> **GOAL OF THE EXERCISE**
Pictures stay out of the copy. Transcribe exactly, and only, the line with "DHT1 pin DATA: D18 -> D5" through the last line of the entries below.
-*-*-
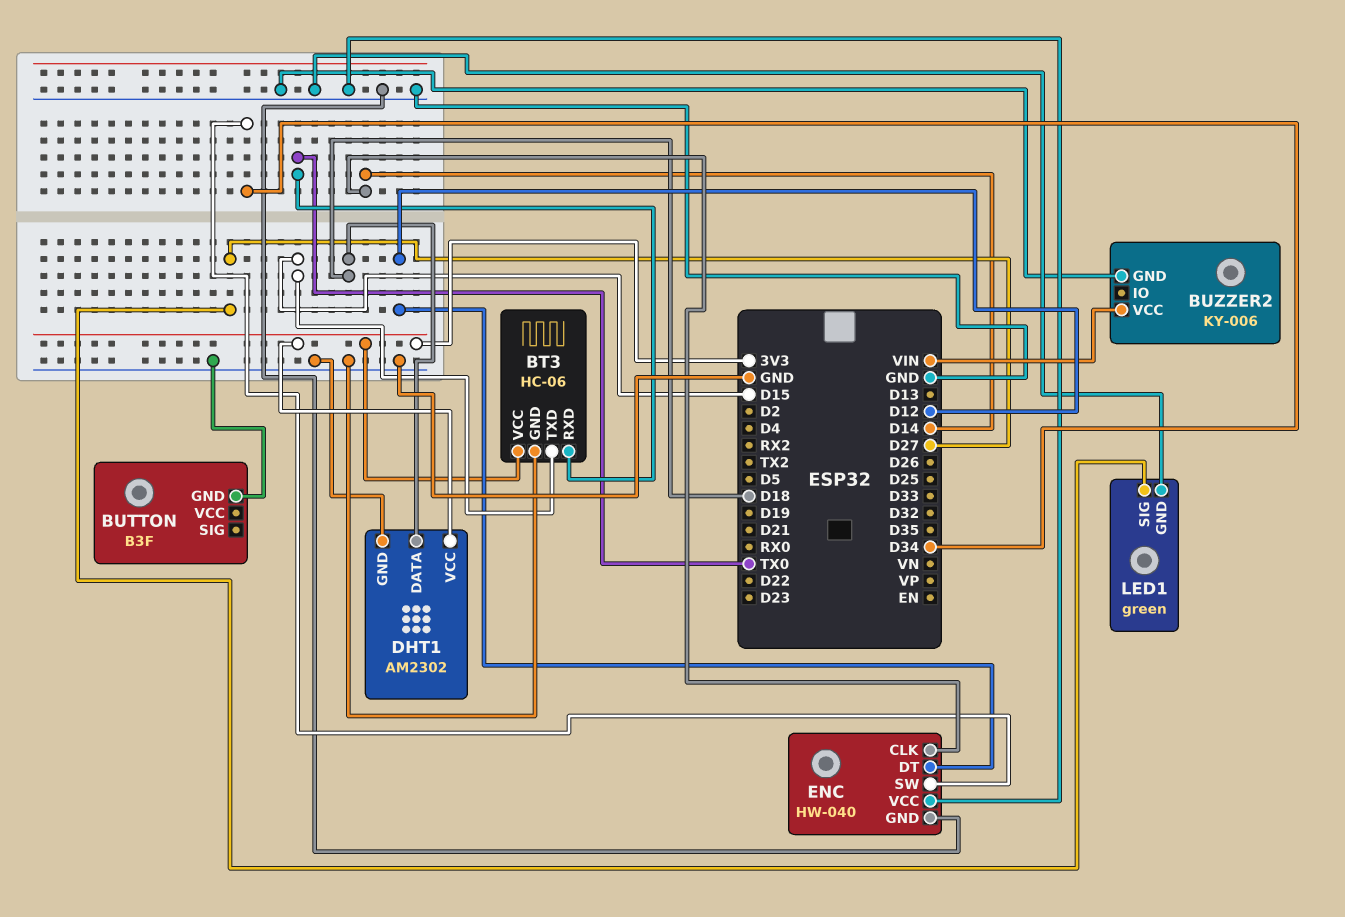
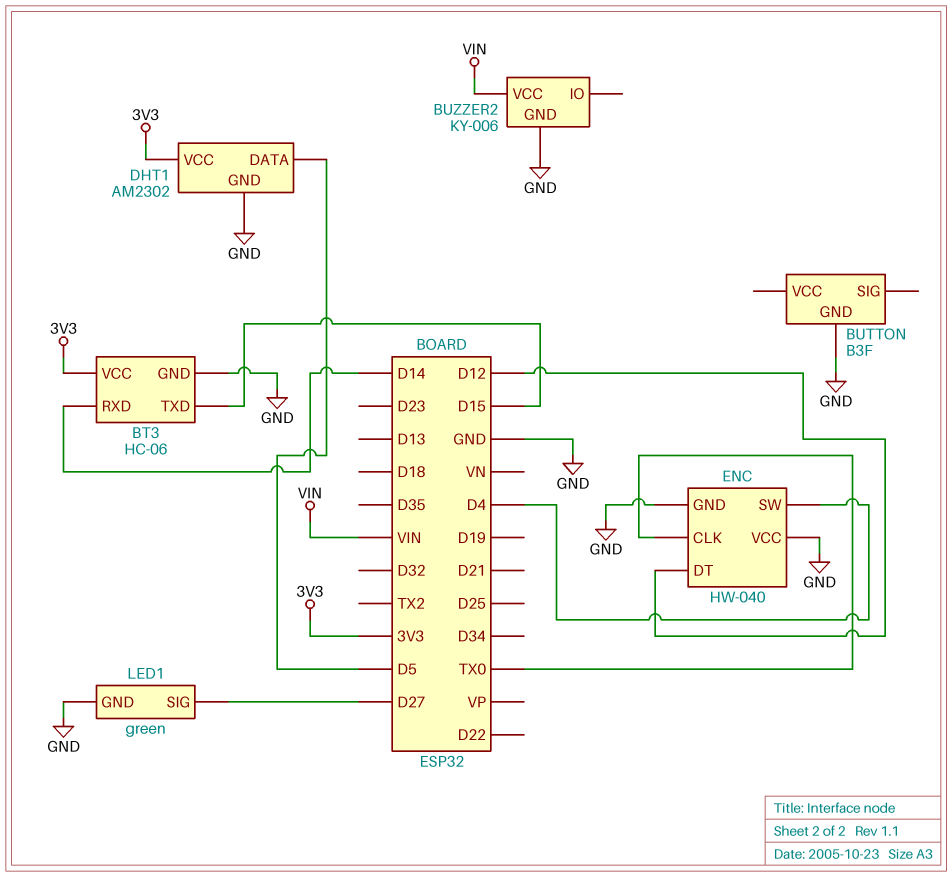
BT3 pin RXD: TX0 -> D14
DHT1 pin DATA: D18 -> D5
ENC pin CLK: D14 -> TX0
ENC pin SW: D34 -> D4

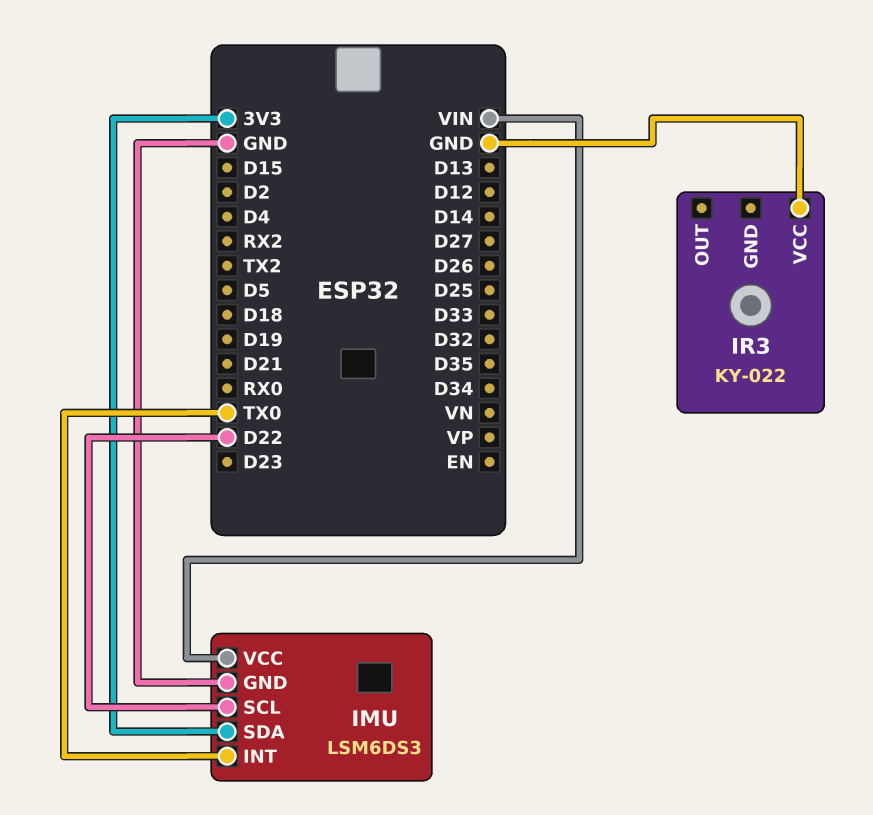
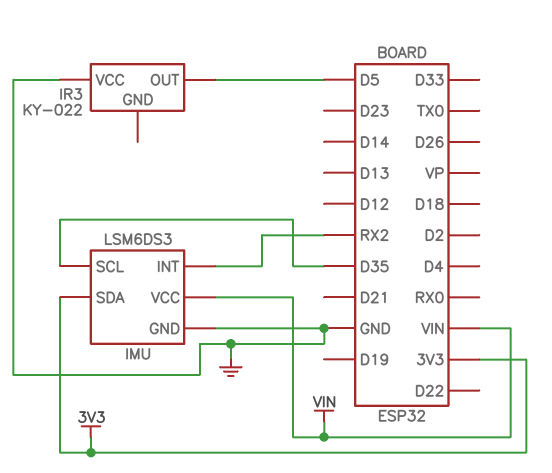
IMU pin INT: TX0 -> RX2
IMU pin SCL: D22 -> D35
IR3 pin OUT: none -> D5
-*-*-
> **RESPONSE BELOW**
DHT1 pin DATA: D18 -> D5
ENC pin CLK: D14 -> TX0
ENC pin SW: D34 -> D4

IMU pin INT: TX0 -> RX2
IMU pin SCL: D22 -> D35
IR3 pin OUT: none -> D5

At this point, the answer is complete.